(STORED DATA):
------------------------------------------------------------------------

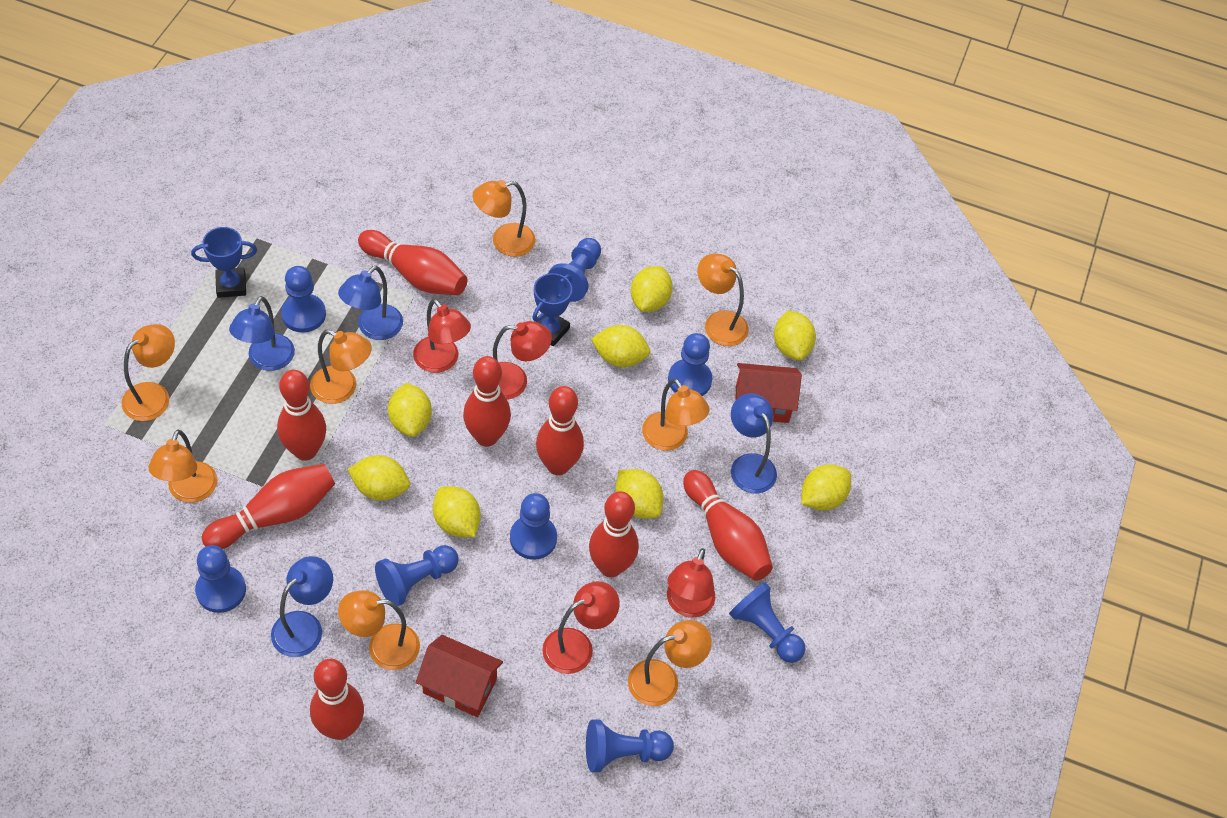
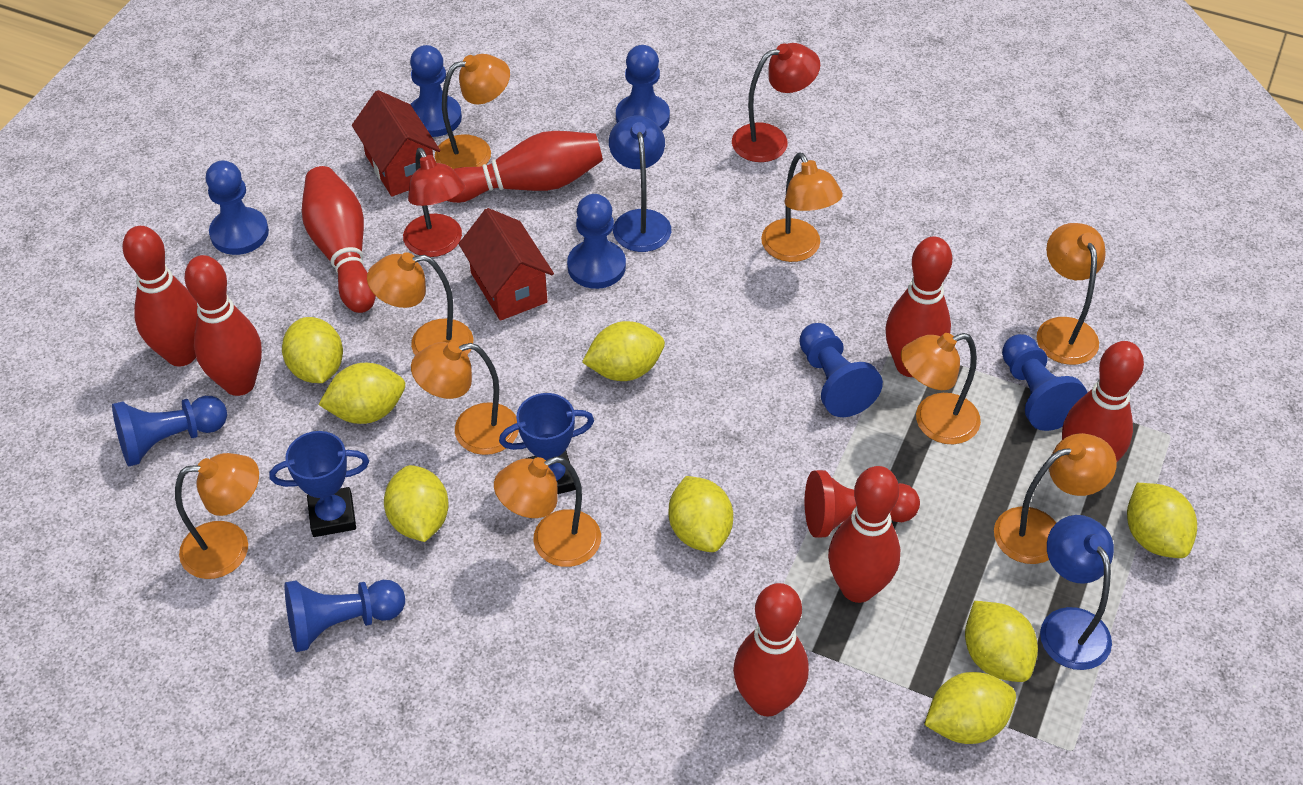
blue lamp: 4 -> 2
orange lamp: 8 -> 9
red lamp: 4 -> 2
red pawn: 0 -> 1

------------------------------------------------------------------------

(BRIEF): Transcribe everything above exactly. Do not include the pictures.

(OUTPUT):
blue lamp: 4 -> 2
orange lamp: 8 -> 9
red lamp: 4 -> 2
red pawn: 0 -> 1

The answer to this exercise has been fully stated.